Task objective →
Copy each line of the entries that includes the word "DGND".

Data in this exercise →
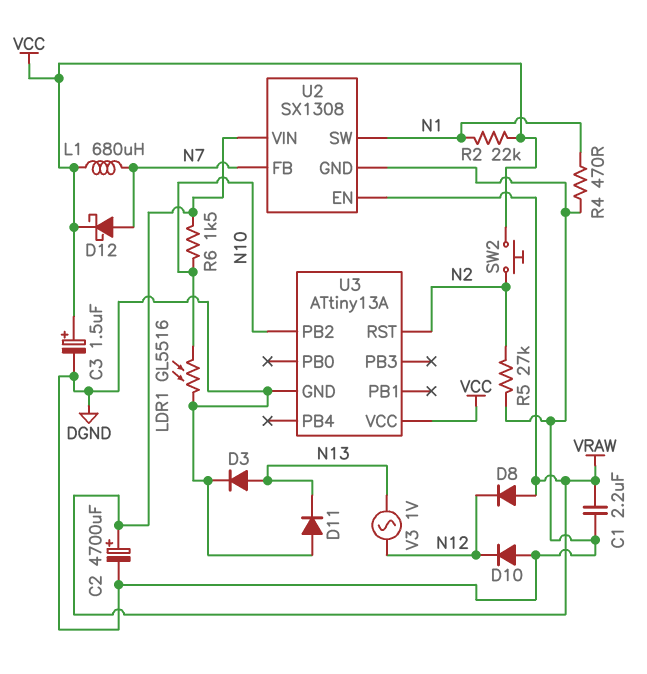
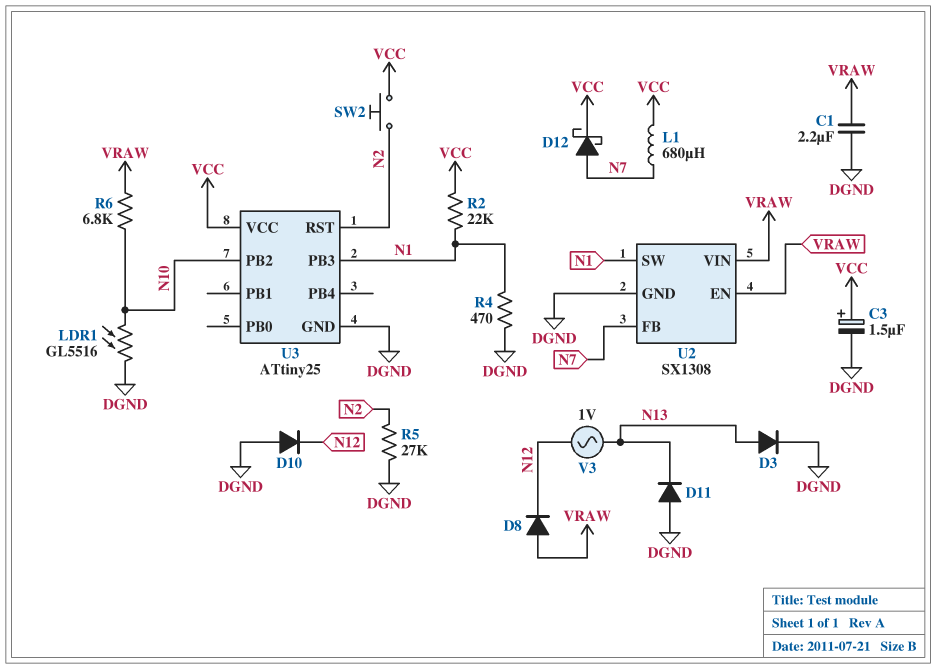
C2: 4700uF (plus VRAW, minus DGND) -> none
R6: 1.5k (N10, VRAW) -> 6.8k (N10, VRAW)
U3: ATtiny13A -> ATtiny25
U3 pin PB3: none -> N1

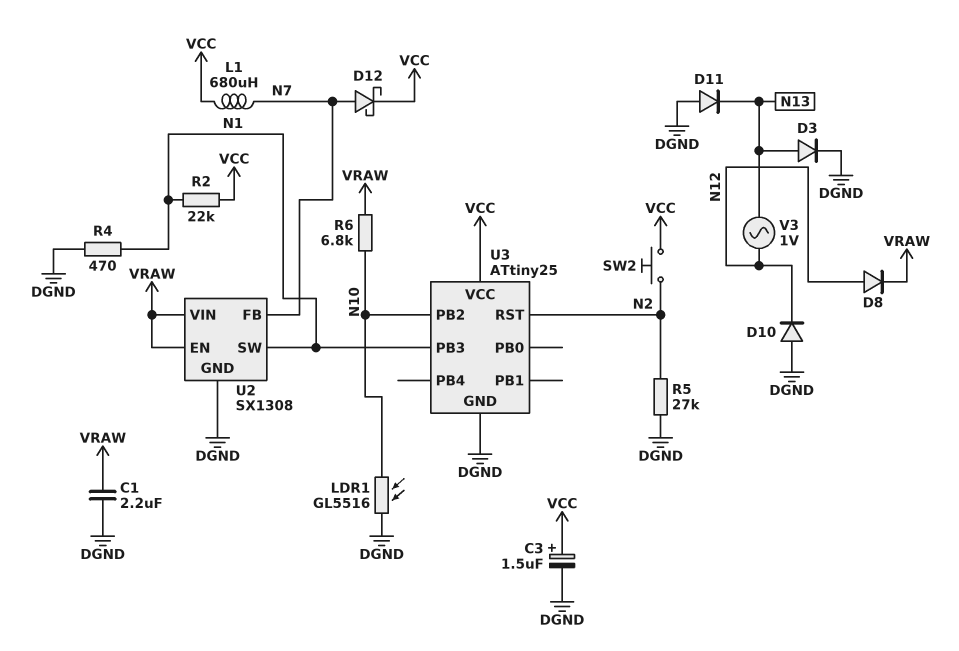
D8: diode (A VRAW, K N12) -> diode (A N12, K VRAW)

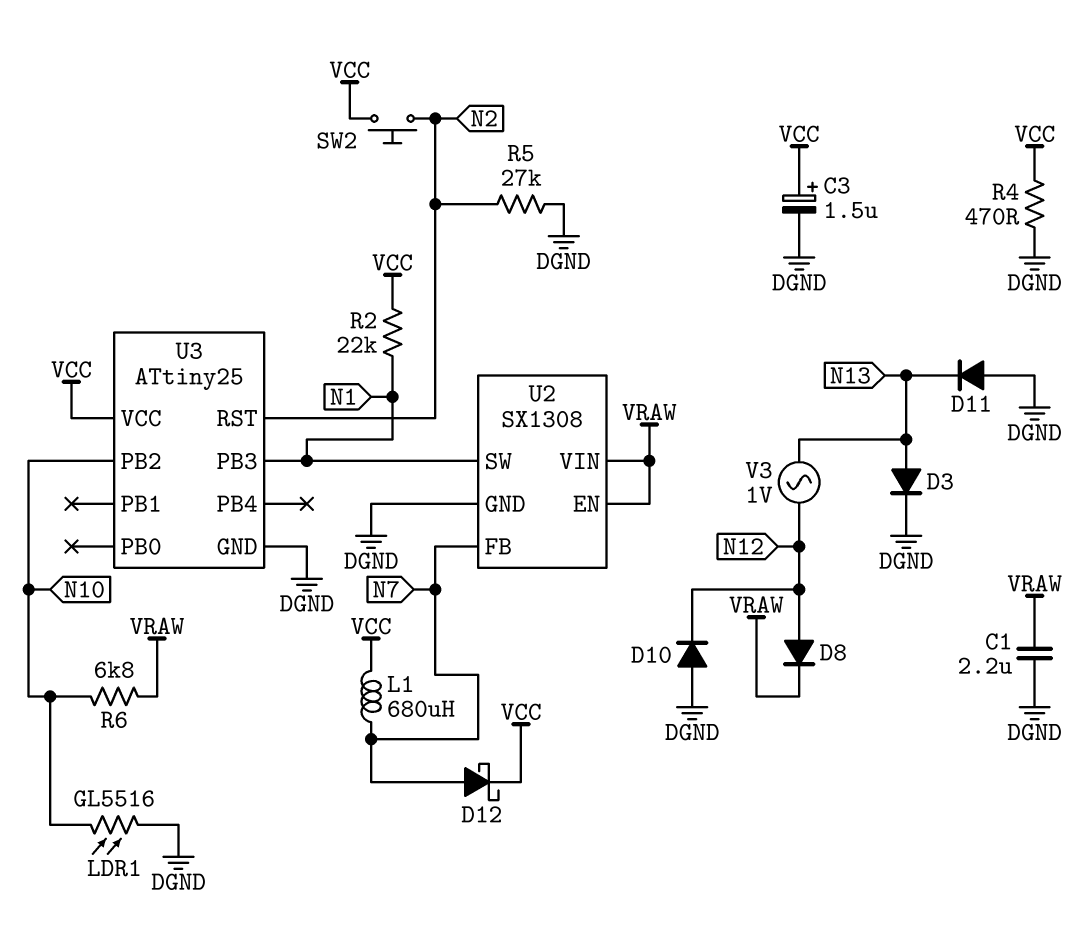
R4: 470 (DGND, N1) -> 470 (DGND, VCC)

Result for this exercise →
C2: 4700uF (plus VRAW, minus DGND) -> none
R4: 470 (DGND, N1) -> 470 (DGND, VCC)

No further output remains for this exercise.